» **TASK PROMPT**
The output should consist solely of the line containing "(476, 225) = (678, 325): green" and the lines that follow it through the end of the data below.

» **SUPPLIED MATERIAL**
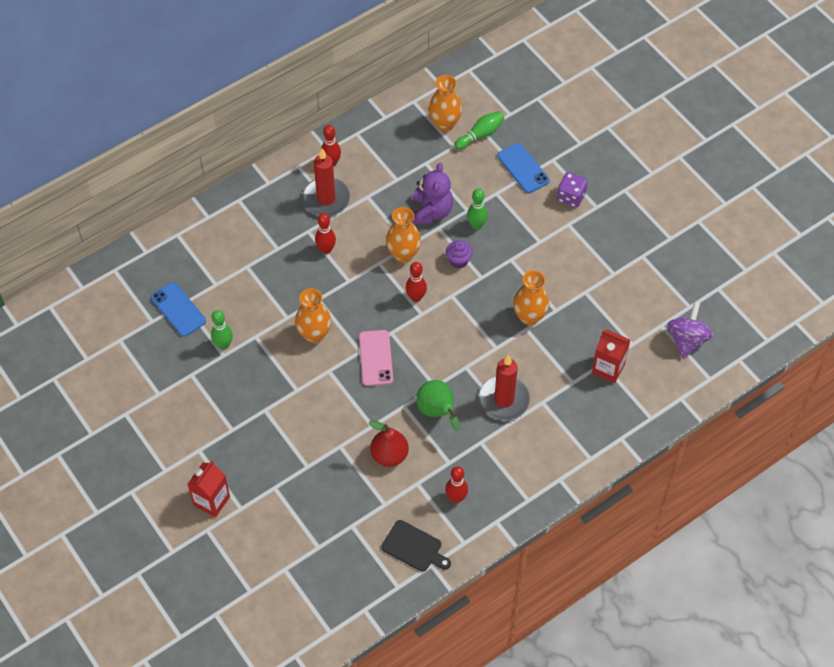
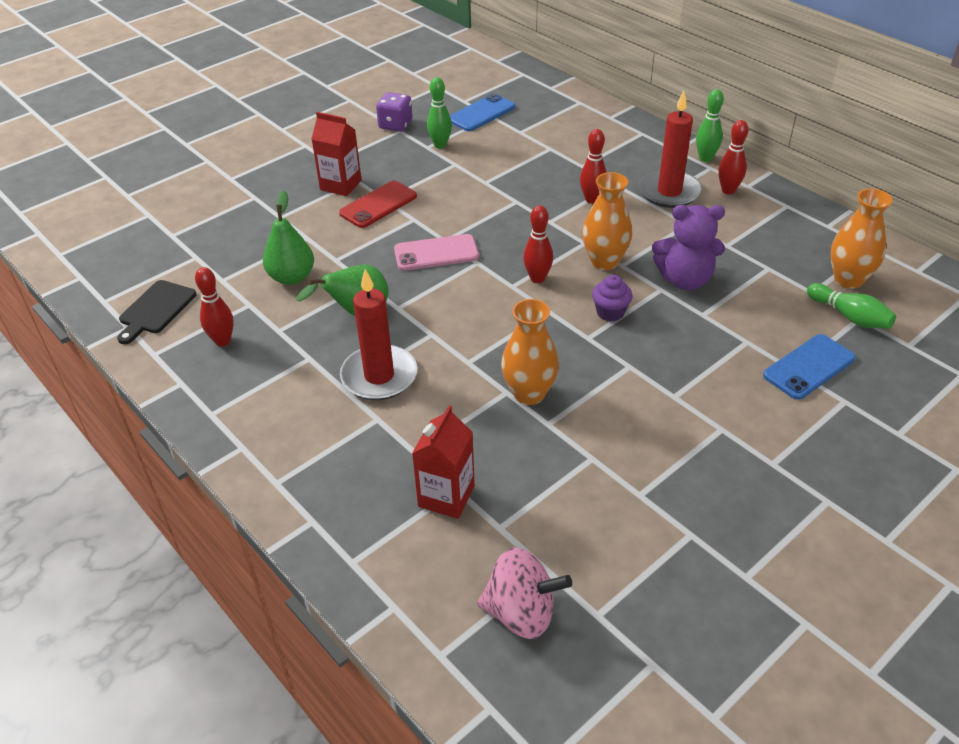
camera: 85 degrees right, 15 degrees down
(211, 501) = (242, 159): red carton -> red carton (340, 185)
(304, 394) = (378, 205): none -> red phone
(314, 334) = (464, 203): orange vase -> none
(389, 455) = (292, 277): red pear -> green pear
(476, 225) = (678, 325): green bowling pin -> green bowling pin (705, 158)
(571, 197) = (778, 428): purple dice -> purple dice (395, 125)
(687, 340) = (521, 612): purple spinning top -> pink spinning top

» **EXERCISE RESULT**
(476, 225) = (678, 325): green bowling pin -> green bowling pin (705, 158)
(571, 197) = (778, 428): purple dice -> purple dice (395, 125)
(687, 340) = (521, 612): purple spinning top -> pink spinning top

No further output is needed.